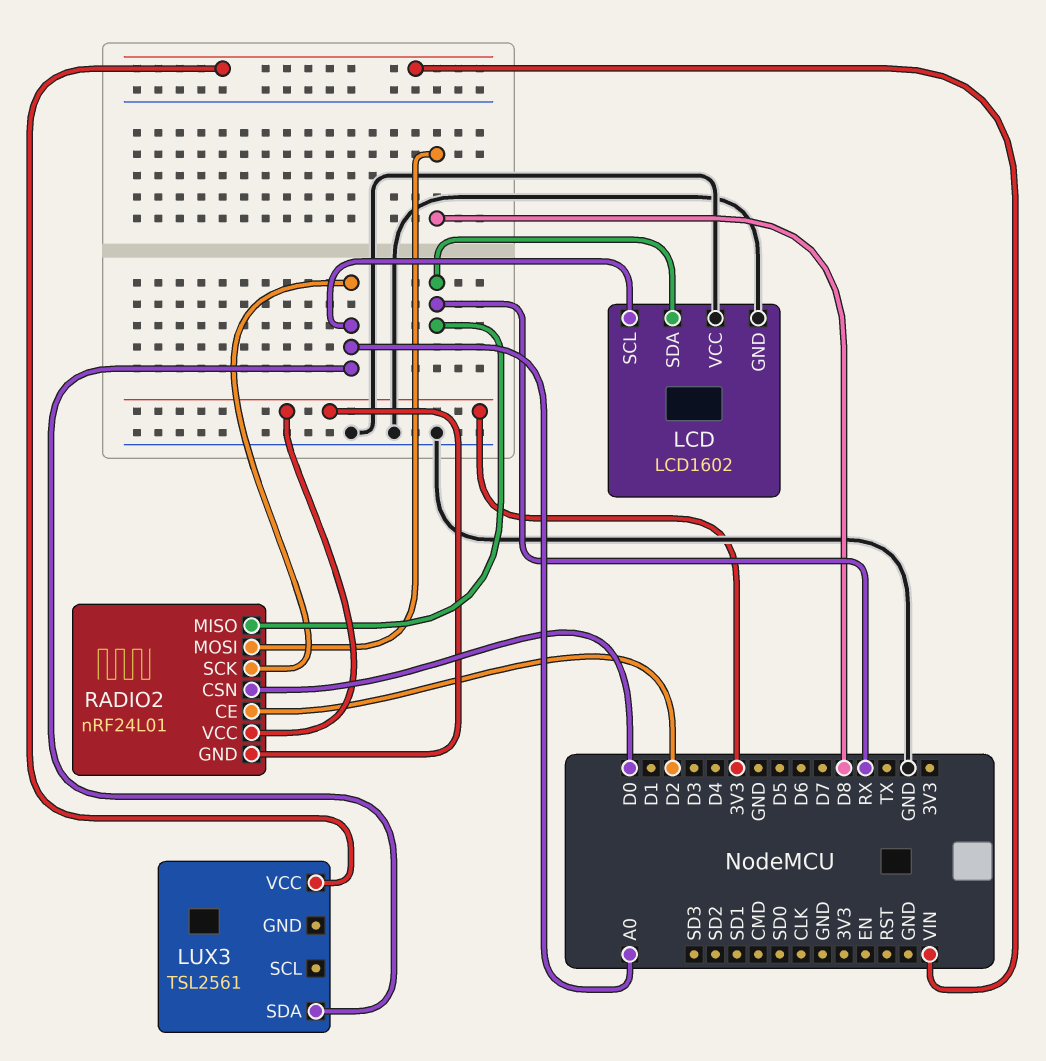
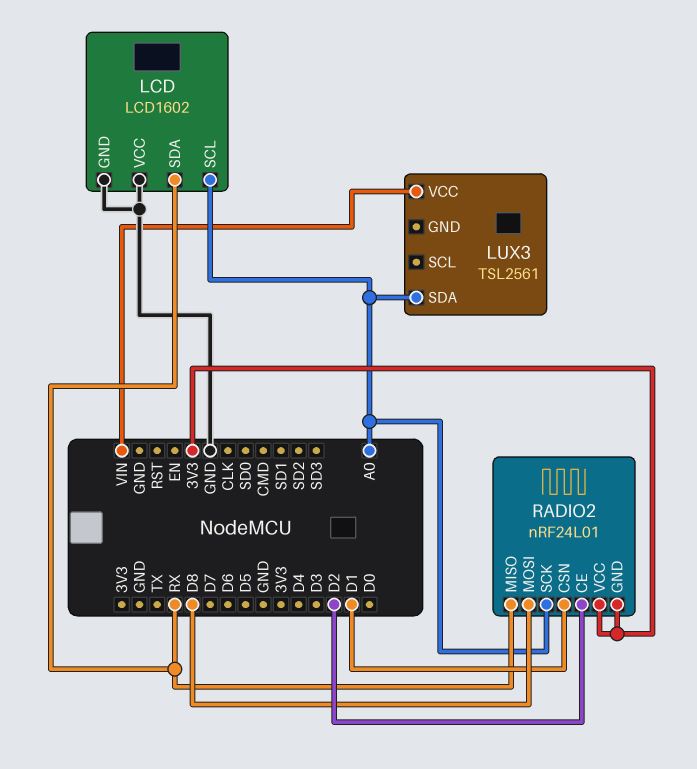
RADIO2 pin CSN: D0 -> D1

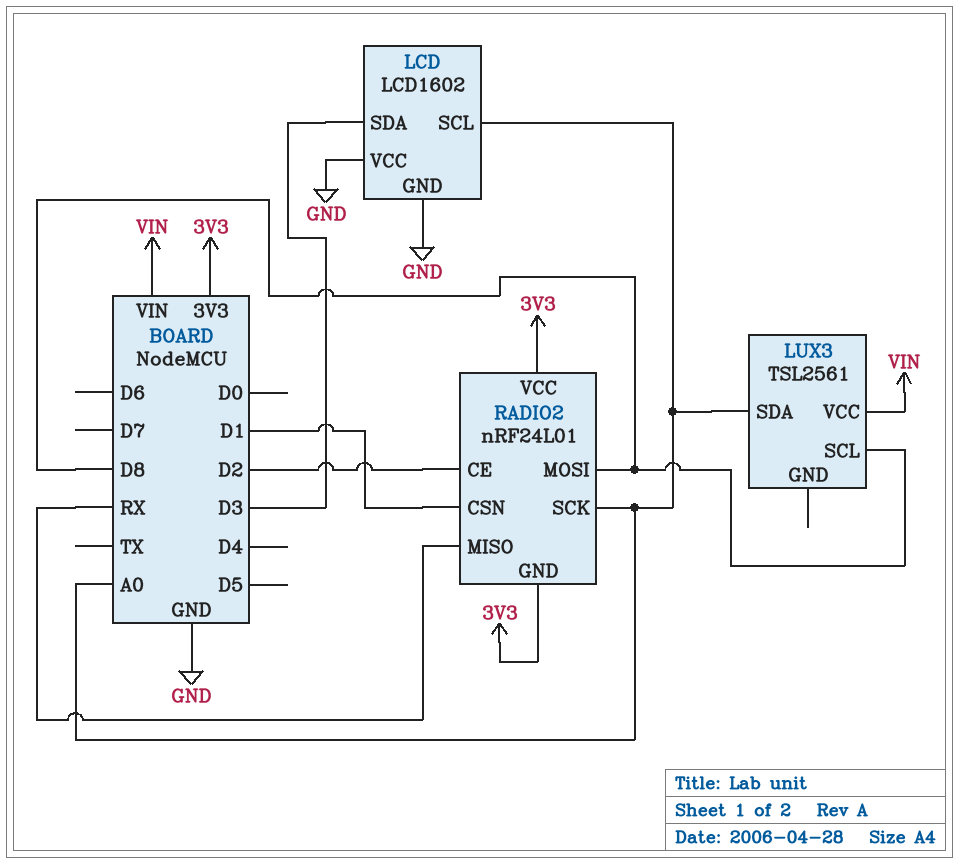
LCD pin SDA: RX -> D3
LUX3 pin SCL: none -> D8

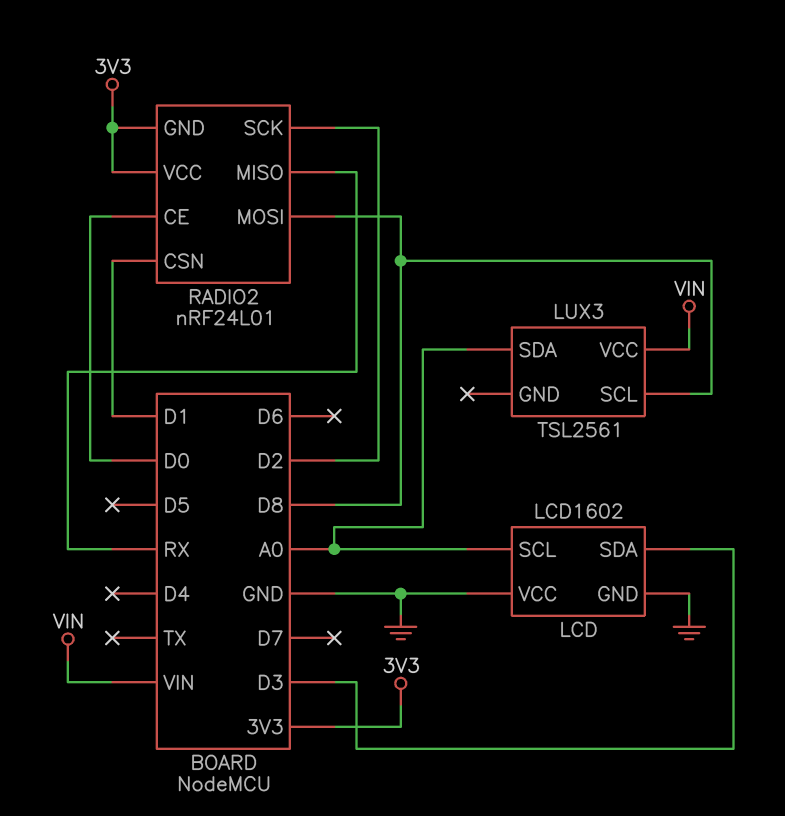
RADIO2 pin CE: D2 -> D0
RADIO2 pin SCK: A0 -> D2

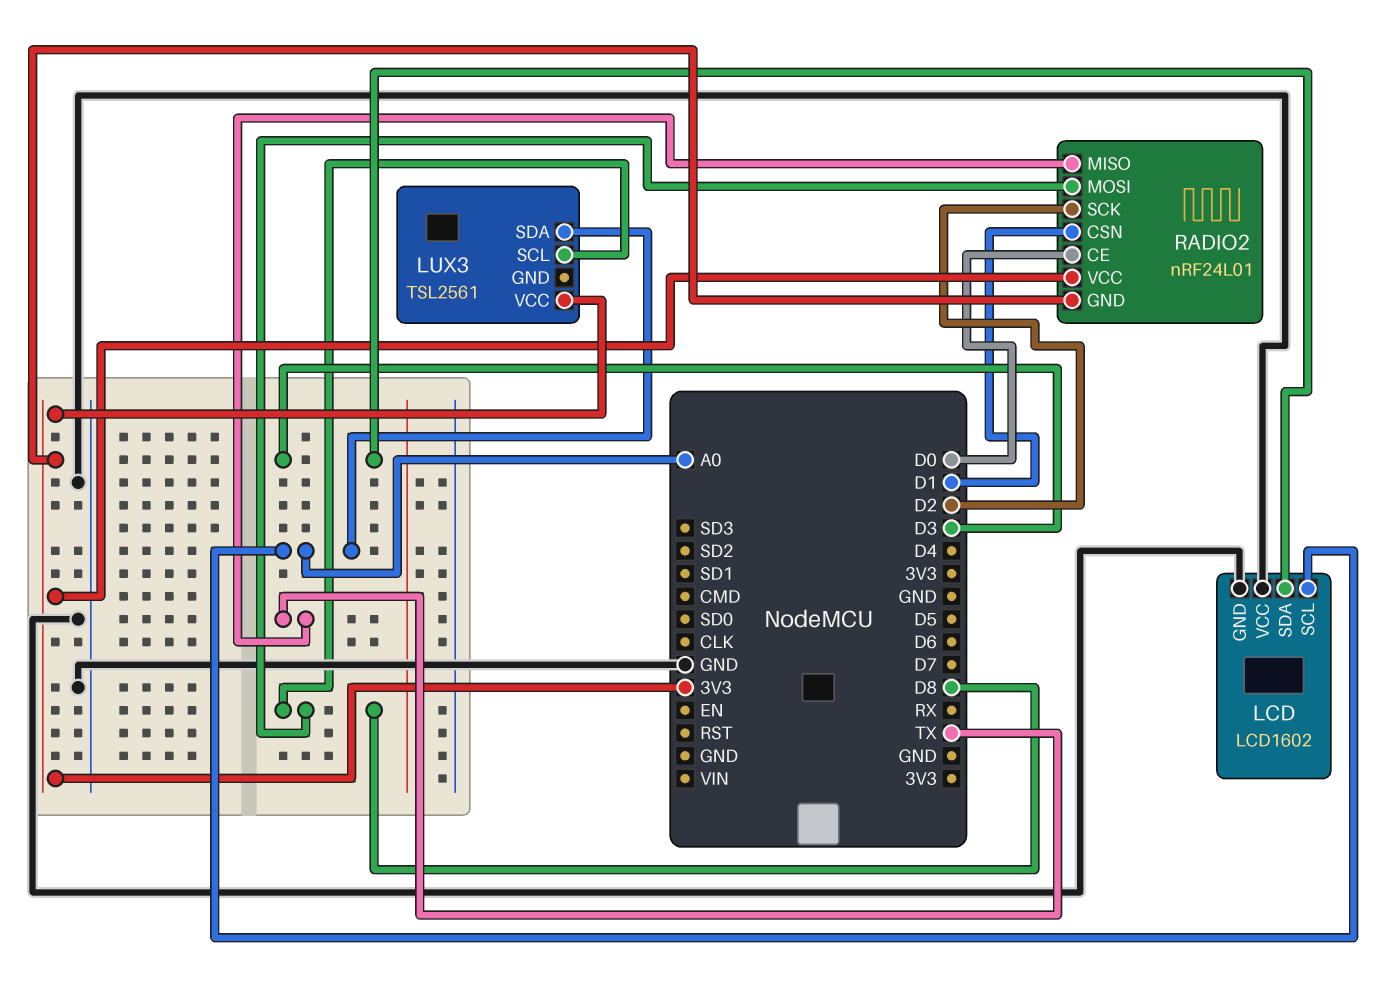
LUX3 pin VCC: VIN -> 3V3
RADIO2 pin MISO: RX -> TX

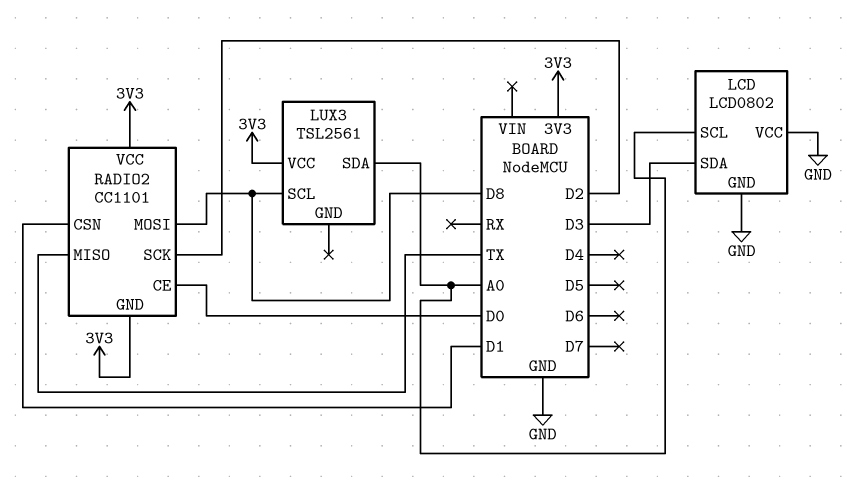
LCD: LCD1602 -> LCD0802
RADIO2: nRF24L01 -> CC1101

● ● ● ● ●

EXERCISE DESCRIPTION – With all pictures omitted, repeat every record above word for word.

RESPONSE TO THIS EXERCISE –
RADIO2 pin CSN: D0 -> D1

LCD pin SDA: RX -> D3
LUX3 pin SCL: none -> D8

RADIO2 pin CE: D2 -> D0
RADIO2 pin SCK: A0 -> D2

LUX3 pin VCC: VIN -> 3V3
RADIO2 pin MISO: RX -> TX

LCD: LCD1602 -> LCD0802
RADIO2: nRF24L01 -> CC1101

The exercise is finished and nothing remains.